> **Your objective**: Everything from the line holding "none -> blue plate A1:A4 level 1" through the last line of the records should be repeated word for word, and pictures should be omitted.

══ Given records

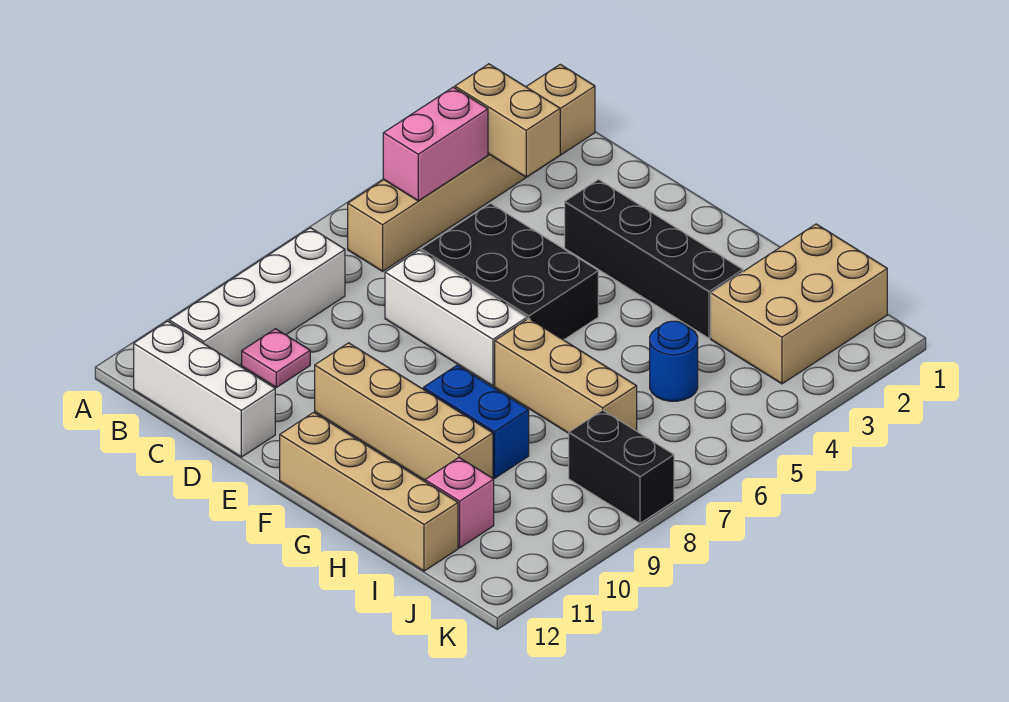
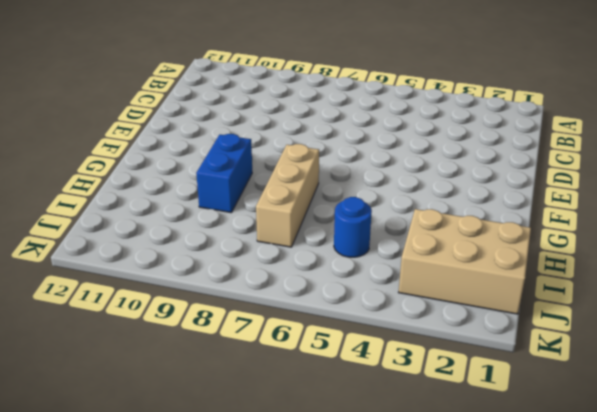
none -> tan brick B1:B6 level 1
none -> white brick B8:B11 level 1
none -> white brick B12:D12 level 1

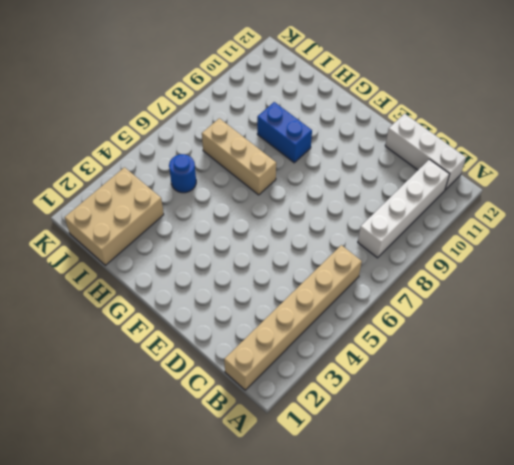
none -> pink plate C10 level 1
none -> black brick D5:F6 level 1
none -> white brick D7:F7 level 1

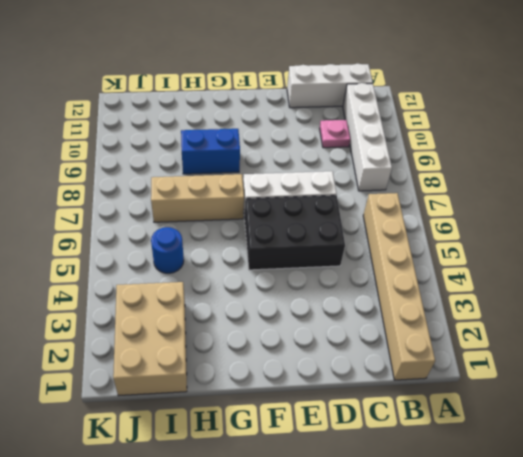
none -> black brick E3:H3 level 1
none -> tan brick E10:H10 level 1
none -> tan brick F12:I12 level 1

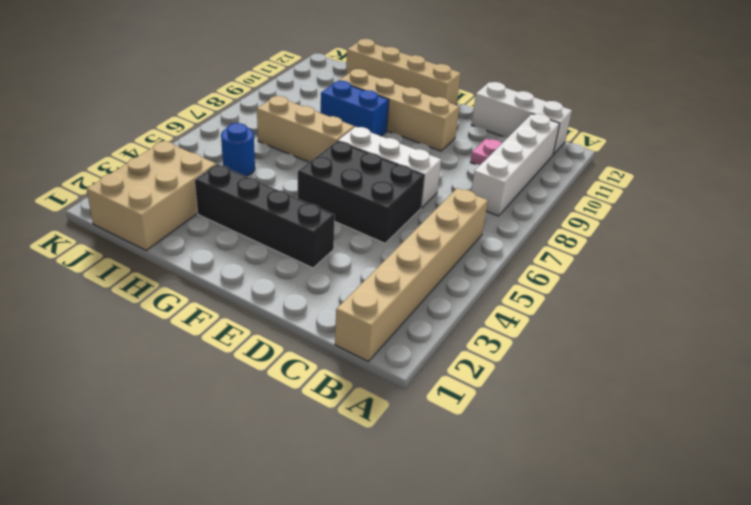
none -> pink brick I11 level 1
none -> black brick J8:K8 level 1
none -> tan brick B3:C3 level 2

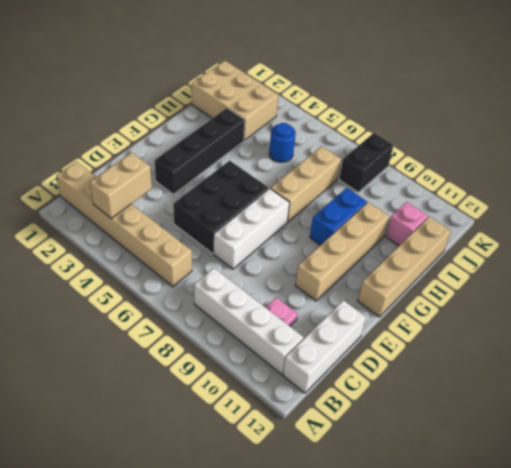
none -> pink brick B4:B5 level 2

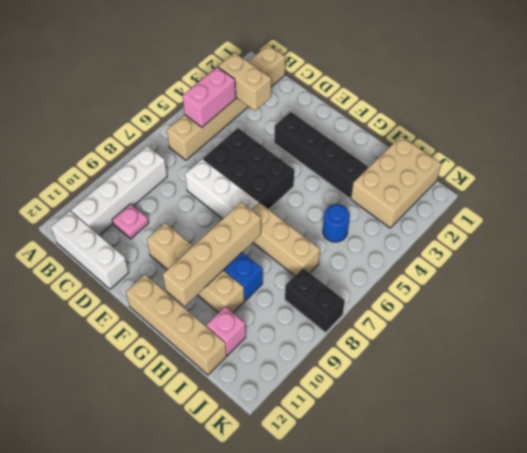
tan brick G8:G11 level 2 -> none

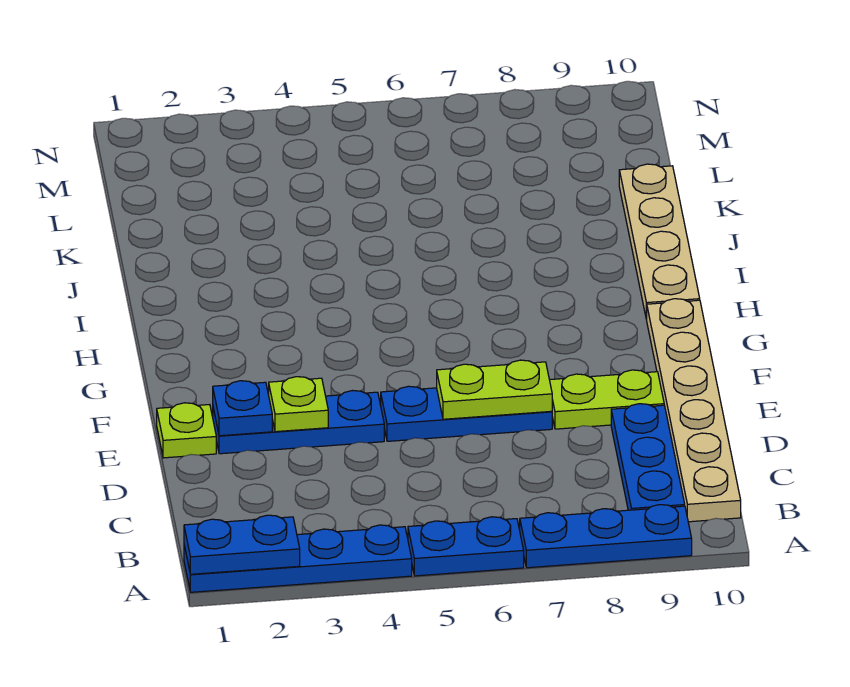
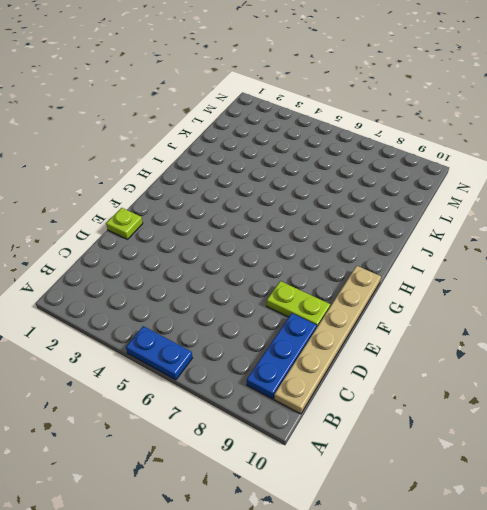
none -> blue plate A1:A4 level 1
none -> blue plate A7:A9 level 1
none -> blue plate E2:E4 level 1

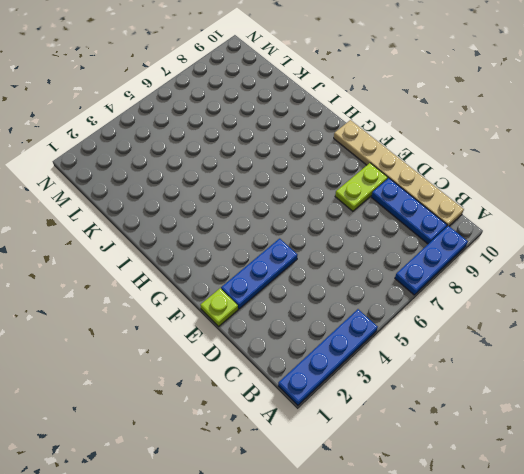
none -> blue plate A5:A6 level 1
none -> blue plate E5:E7 level 1
none -> tan plate H10:K10 level 1

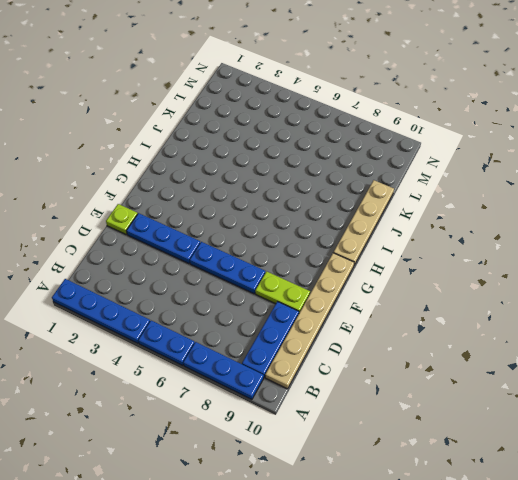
none -> blue plate A1:A2 level 2
none -> blue plate E2 level 2
none -> lime plate E3 level 2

════

> **Solution to this exercise**:
none -> blue plate A1:A4 level 1
none -> blue plate A7:A9 level 1
none -> blue plate E2:E4 level 1

none -> blue plate A5:A6 level 1
none -> blue plate E5:E7 level 1
none -> tan plate H10:K10 level 1

none -> blue plate A1:A2 level 2
none -> blue plate E2 level 2
none -> lime plate E3 level 2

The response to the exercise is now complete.